╭──
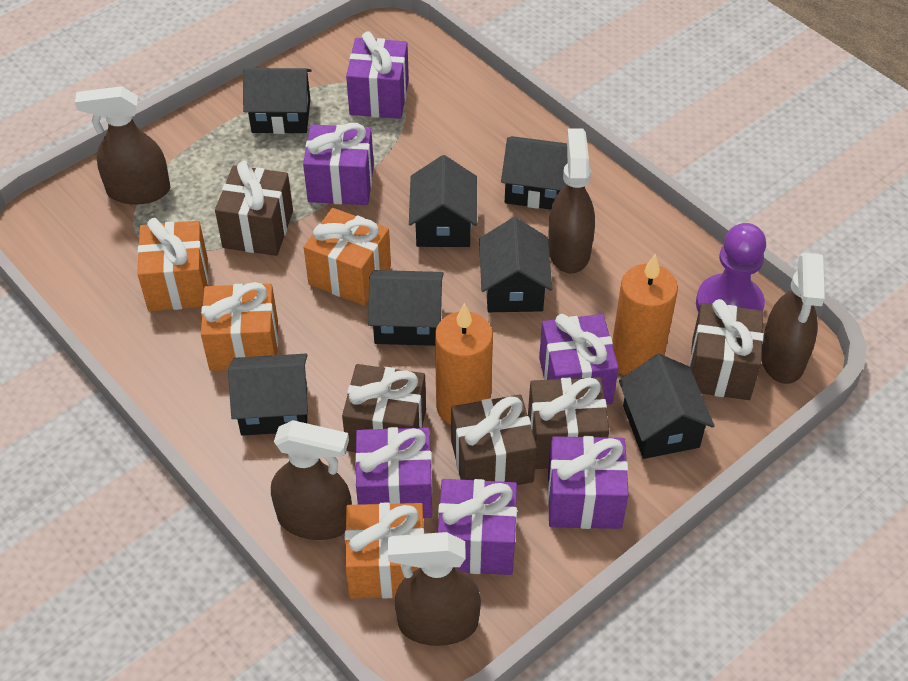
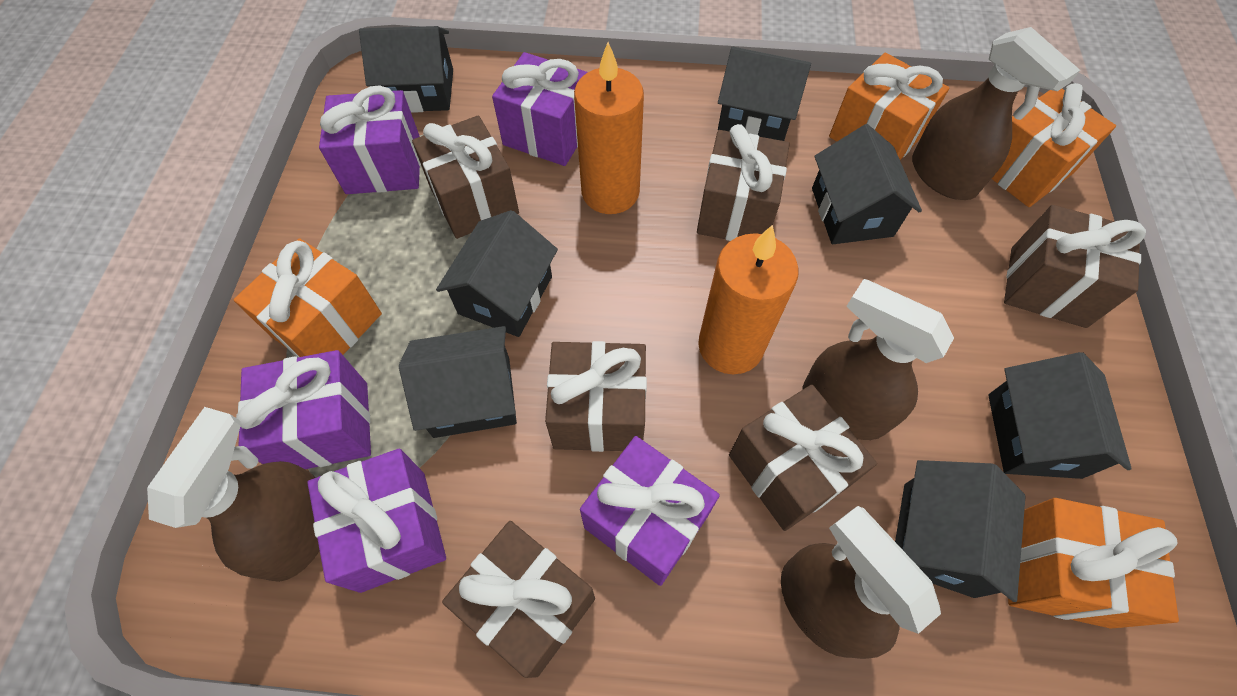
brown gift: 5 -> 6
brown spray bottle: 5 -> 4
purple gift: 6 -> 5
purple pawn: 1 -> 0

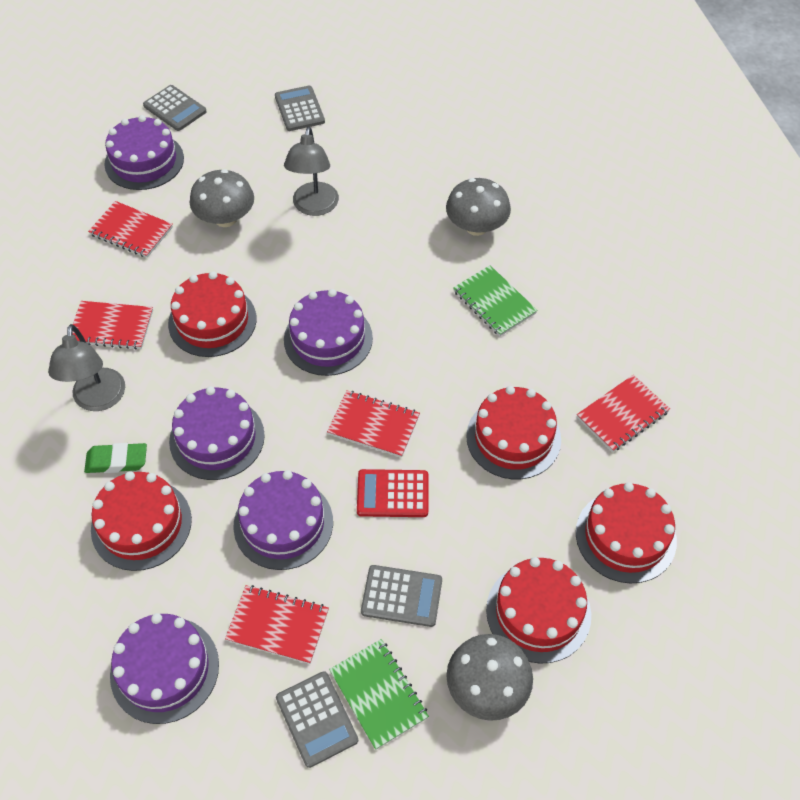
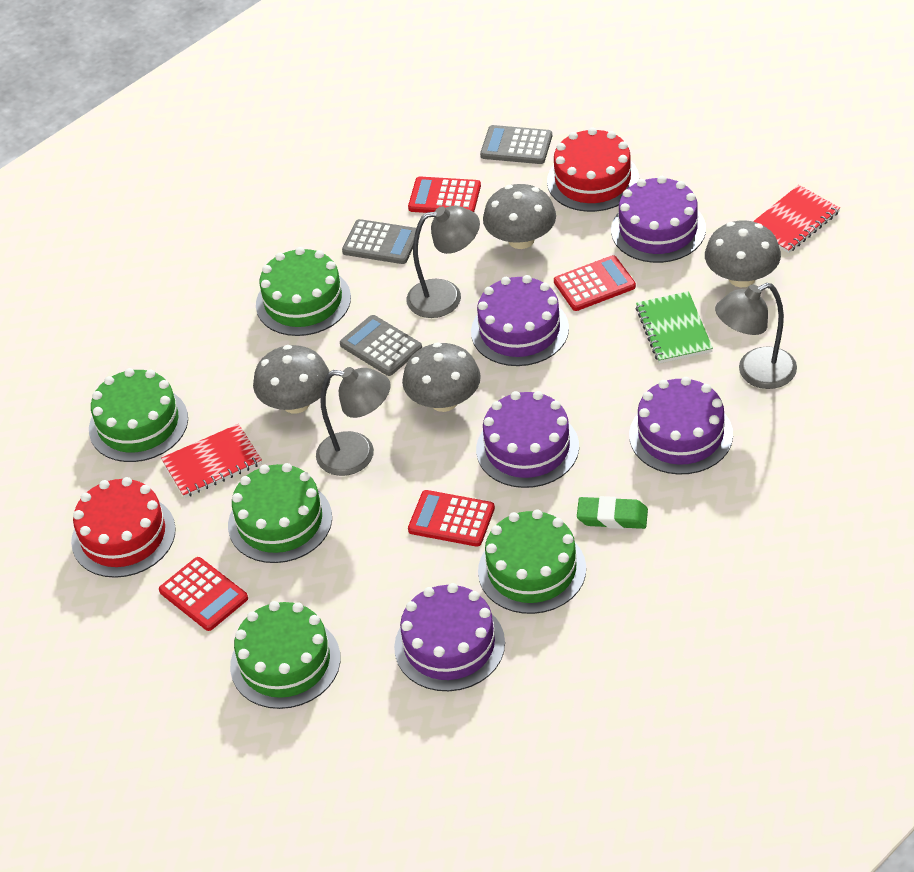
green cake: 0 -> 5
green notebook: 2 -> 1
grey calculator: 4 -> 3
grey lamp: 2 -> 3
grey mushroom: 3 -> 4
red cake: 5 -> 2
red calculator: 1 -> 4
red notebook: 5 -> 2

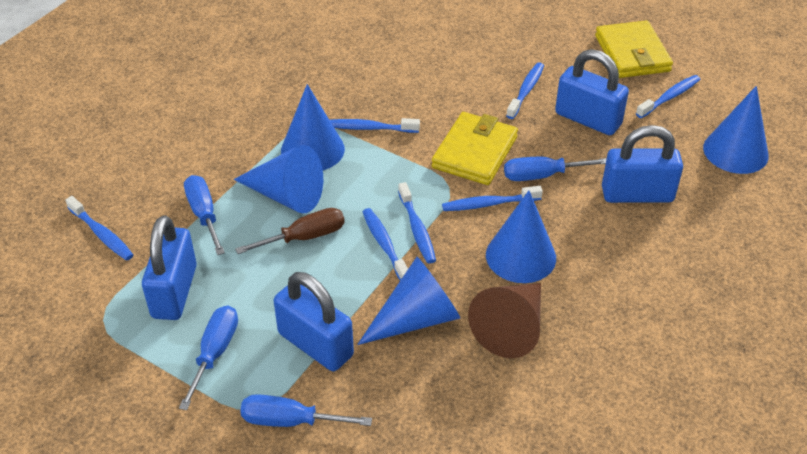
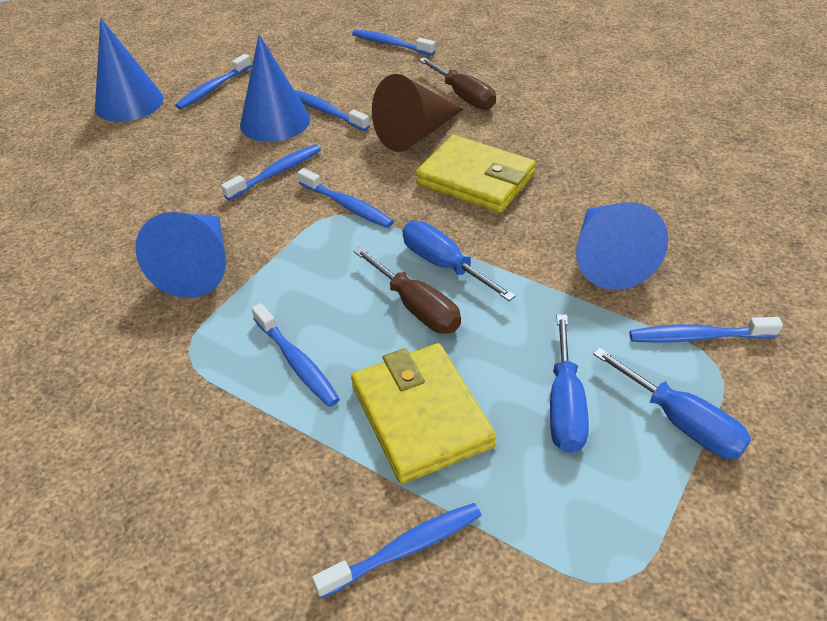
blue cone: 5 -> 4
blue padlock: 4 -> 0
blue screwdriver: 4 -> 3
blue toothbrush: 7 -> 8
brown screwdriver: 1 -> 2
╰──
* Task objective
Starting at the line with "purple gift: 6 -> 5" in the entries above, write out every line exactly until the line with "blue toothbrush: 7 -> 8" has been written. Include no pictures and nothing more.

* Reply to the task
purple gift: 6 -> 5
purple pawn: 1 -> 0

green cake: 0 -> 5
green notebook: 2 -> 1
grey calculator: 4 -> 3
grey lamp: 2 -> 3
grey mushroom: 3 -> 4
red cake: 5 -> 2
red calculator: 1 -> 4
red notebook: 5 -> 2

blue cone: 5 -> 4
blue padlock: 4 -> 0
blue screwdriver: 4 -> 3
blue toothbrush: 7 -> 8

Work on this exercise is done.